◆ TO DO
Copy the text of each record below word for word, leaving out the pictures.
== DATASET EXCERPTS
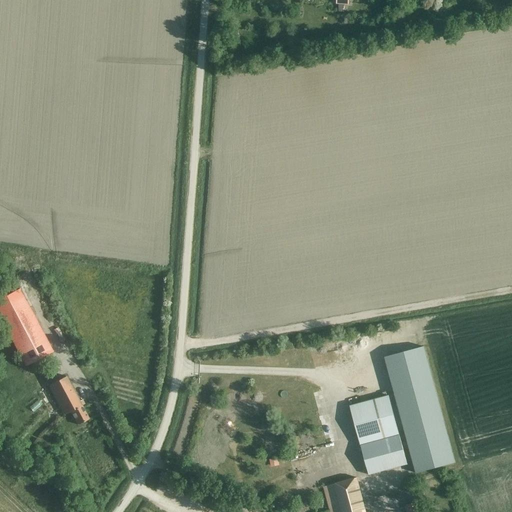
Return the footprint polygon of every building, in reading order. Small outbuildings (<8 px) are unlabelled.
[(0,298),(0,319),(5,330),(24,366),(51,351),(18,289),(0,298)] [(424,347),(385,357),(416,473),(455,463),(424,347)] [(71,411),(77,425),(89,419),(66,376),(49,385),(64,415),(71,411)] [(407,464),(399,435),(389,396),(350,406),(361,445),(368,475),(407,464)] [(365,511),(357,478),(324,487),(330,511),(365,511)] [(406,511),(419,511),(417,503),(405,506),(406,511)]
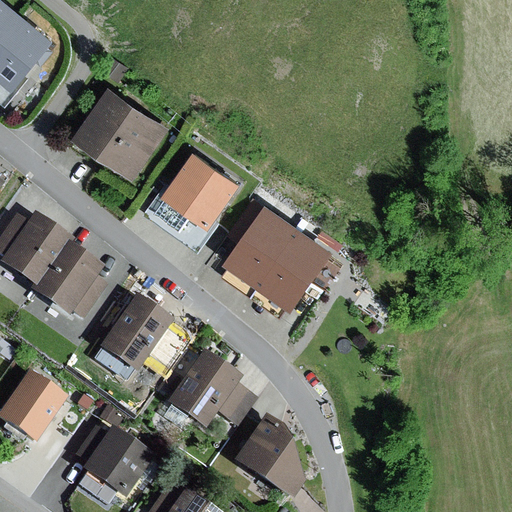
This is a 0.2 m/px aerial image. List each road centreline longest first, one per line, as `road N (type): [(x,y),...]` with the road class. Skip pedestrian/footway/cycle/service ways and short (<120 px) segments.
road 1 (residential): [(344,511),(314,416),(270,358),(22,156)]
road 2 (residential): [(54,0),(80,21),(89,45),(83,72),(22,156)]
====
◆ OUTPUT BELOW
Return the footprint polygon of every building, in reading order. Small outbuildings (<8 px) are unlabelled.
[(0,298),(0,319),(5,330),(24,366),(51,351),(18,289),(0,298)] [(424,347),(385,357),(416,473),(455,463),(424,347)] [(71,411),(77,425),(89,419),(66,376),(49,385),(64,415),(71,411)] [(407,464),(399,435),(389,396),(350,406),(361,445),(368,475),(407,464)] [(365,511),(357,478),(324,487),(330,511),(365,511)] [(406,511),(419,511),(417,503),(405,506),(406,511)]
This is a 0.2 m/px aerial image. List each road centreline longest first, one per line, as `road N (type): [(x,y),...]` with the road class. Skip pedestrian/footway/cycle/service ways and short (<120 px) segments.
road 1 (residential): [(344,511),(314,416),(270,358),(22,156)]
road 2 (residential): [(54,0),(80,21),(89,45),(83,72),(22,156)]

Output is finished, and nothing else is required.